━━ SUPPLIED INFORMATION ━━

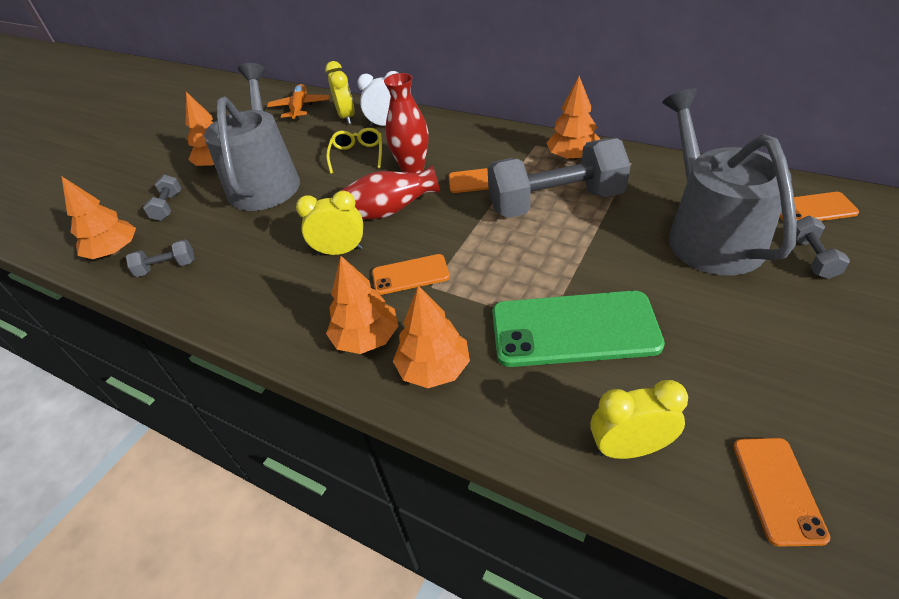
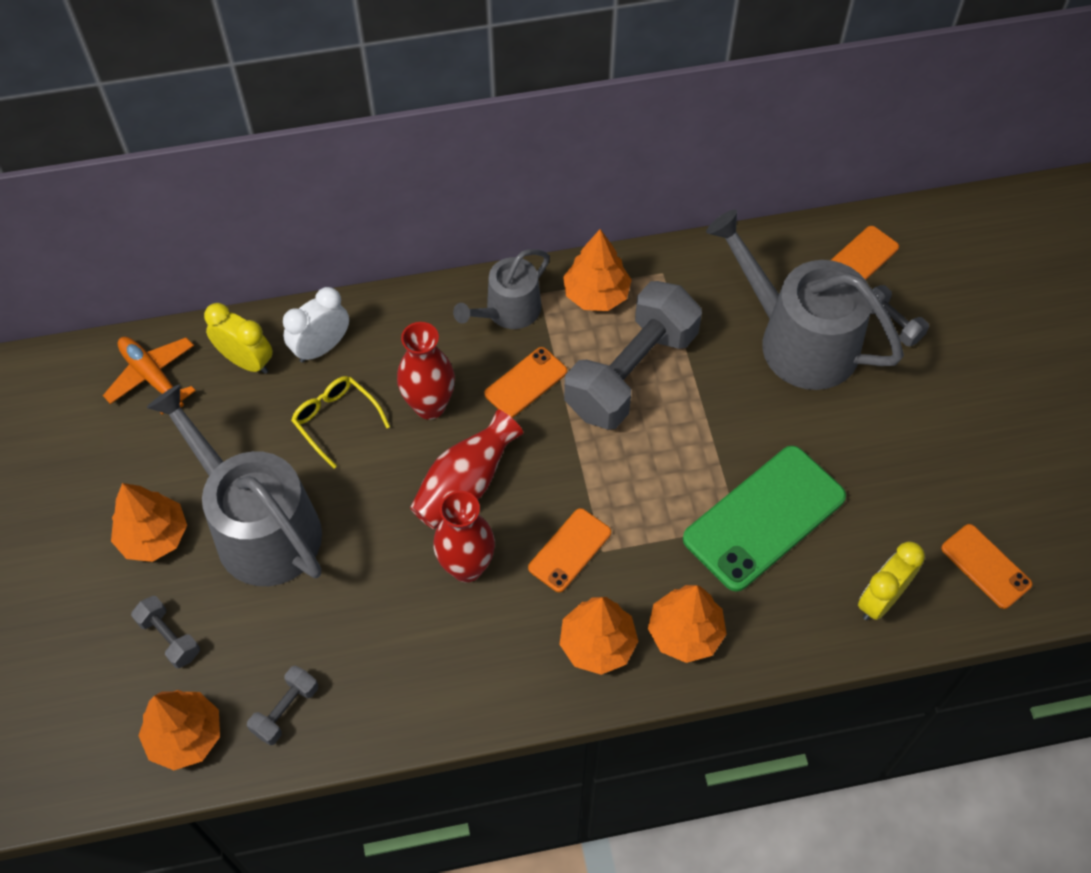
camera: 45 degrees left, 15 degrees up
(340, 251) = (467, 567): yellow clock -> red vase
(507, 145) = (508, 311): none -> grey watering can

━━━

Could the data above be reproduced exactly, with the pictures left out?

== ANSWER FOR THIS EXERCISE ==
camera: 45 degrees left, 15 degrees up
(340, 251) = (467, 567): yellow clock -> red vase
(507, 145) = (508, 311): none -> grey watering can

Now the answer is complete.